━━━━━ Recorded information ━━━━━
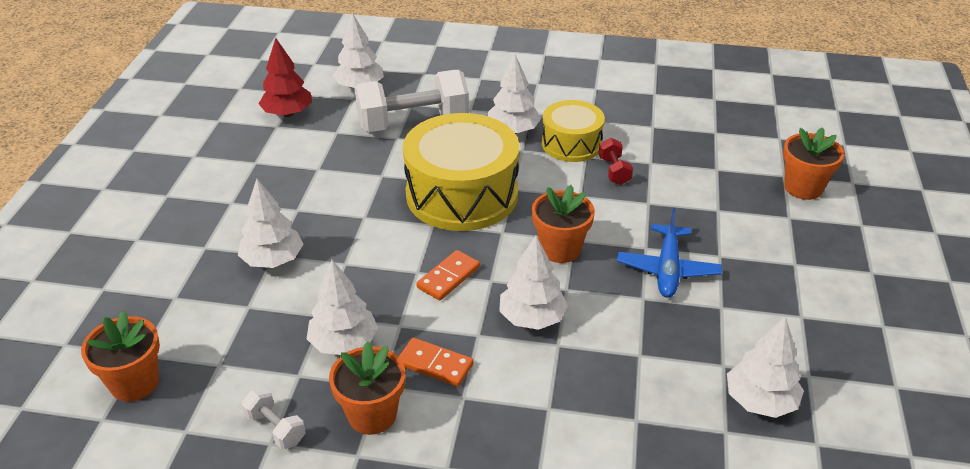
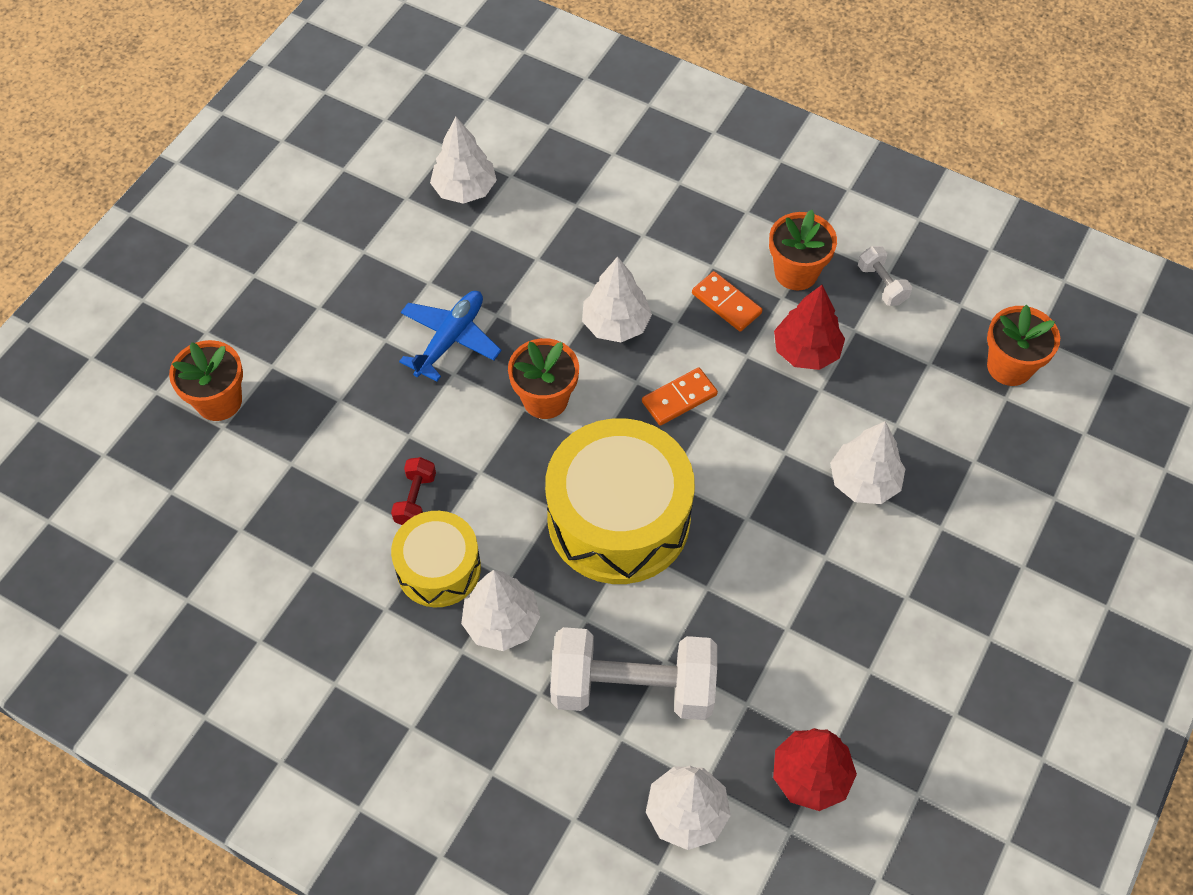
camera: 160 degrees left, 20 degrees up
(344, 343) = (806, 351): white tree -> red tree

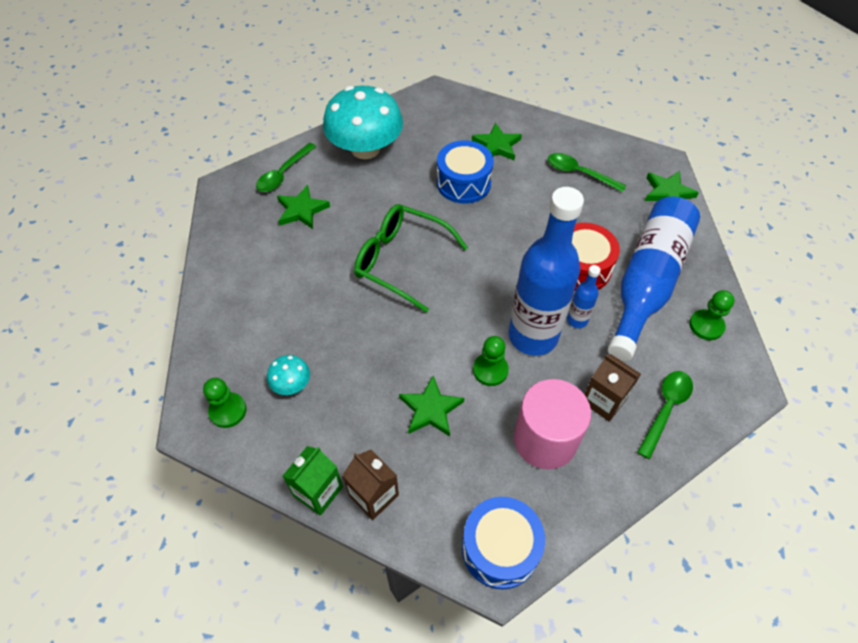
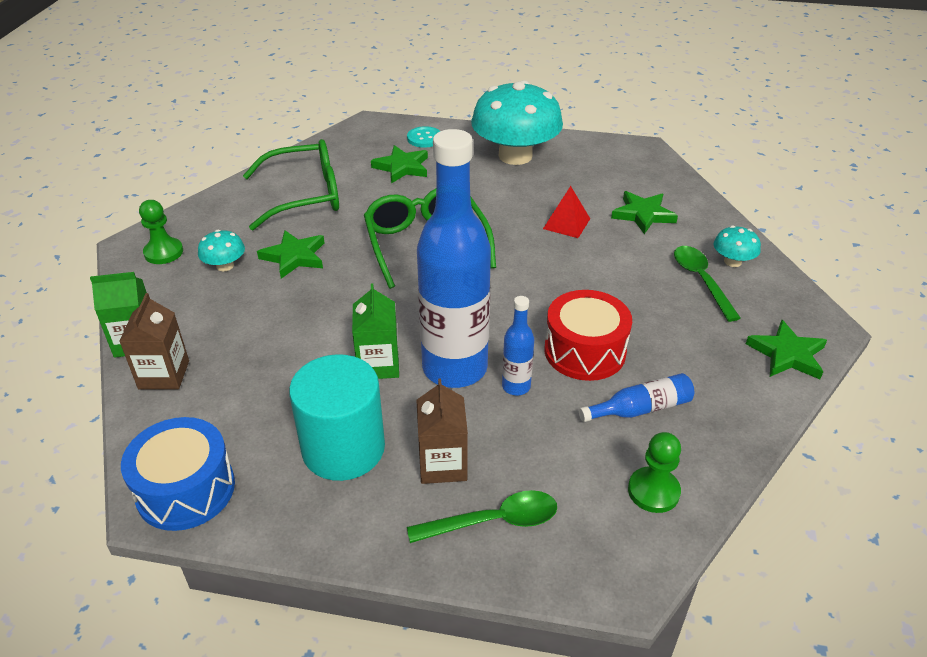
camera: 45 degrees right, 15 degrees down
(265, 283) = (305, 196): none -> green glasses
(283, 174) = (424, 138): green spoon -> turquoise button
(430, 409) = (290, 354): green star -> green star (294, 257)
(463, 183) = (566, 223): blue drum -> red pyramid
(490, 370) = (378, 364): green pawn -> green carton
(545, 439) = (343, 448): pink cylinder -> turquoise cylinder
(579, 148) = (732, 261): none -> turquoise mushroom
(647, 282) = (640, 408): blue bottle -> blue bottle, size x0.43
━━━━━
## Work to complete
Would you repeat the material exactly, keeping out any pictures?

## Response to this task
camera: 160 degrees left, 20 degrees up
(344, 343) = (806, 351): white tree -> red tree

camera: 45 degrees right, 15 degrees down
(265, 283) = (305, 196): none -> green glasses
(283, 174) = (424, 138): green spoon -> turquoise button
(430, 409) = (290, 354): green star -> green star (294, 257)
(463, 183) = (566, 223): blue drum -> red pyramid
(490, 370) = (378, 364): green pawn -> green carton
(545, 439) = (343, 448): pink cylinder -> turquoise cylinder
(579, 148) = (732, 261): none -> turquoise mushroom
(647, 282) = (640, 408): blue bottle -> blue bottle, size x0.43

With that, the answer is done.